Nothing but the lines holding the string "vase" should appear in the answer. Copy them from the entries.

===== Data shown

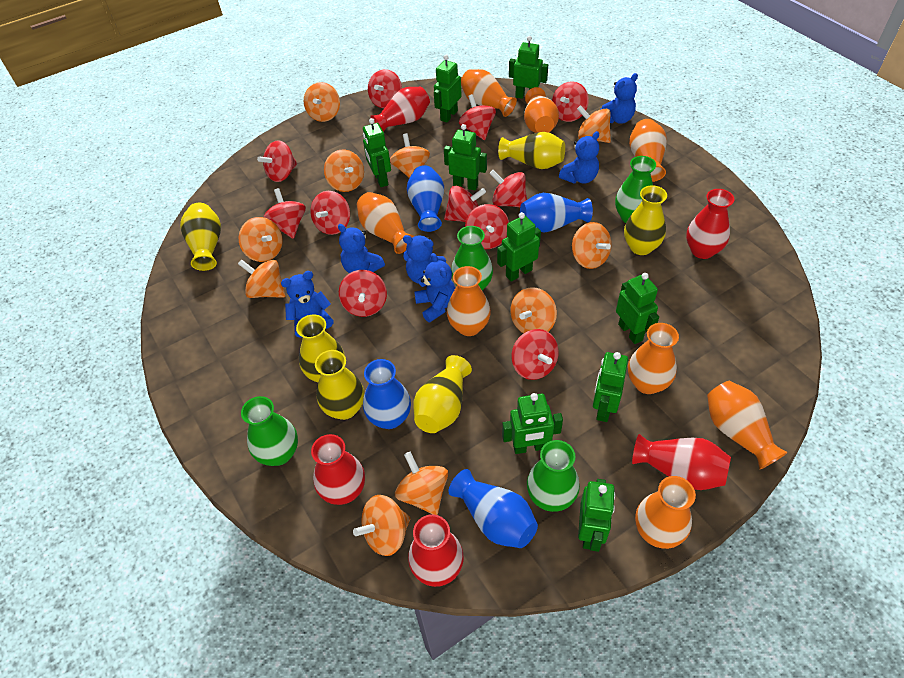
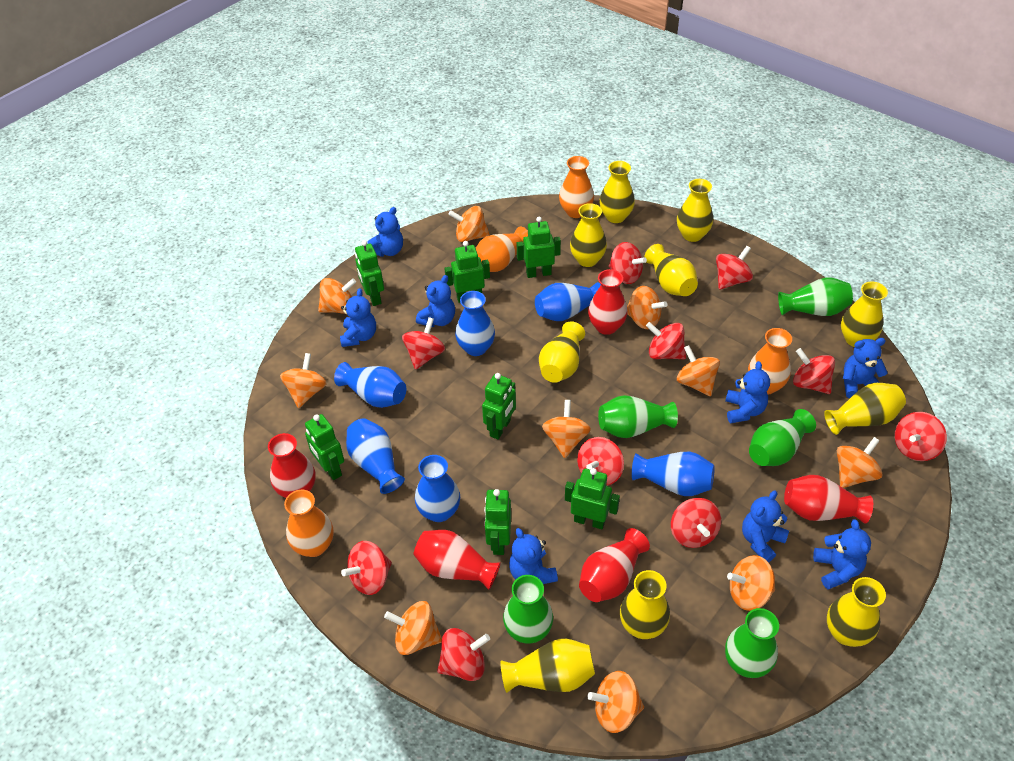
blue teddy bear: 6 -> 8
blue vase: 4 -> 6
green robot: 9 -> 7
green vase: 4 -> 5
orange vase: 8 -> 4
red spinning top: 11 -> 10
yellow vase: 6 -> 10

==========

§ **Response box**:
blue vase: 4 -> 6
green vase: 4 -> 5
orange vase: 8 -> 4
yellow vase: 6 -> 10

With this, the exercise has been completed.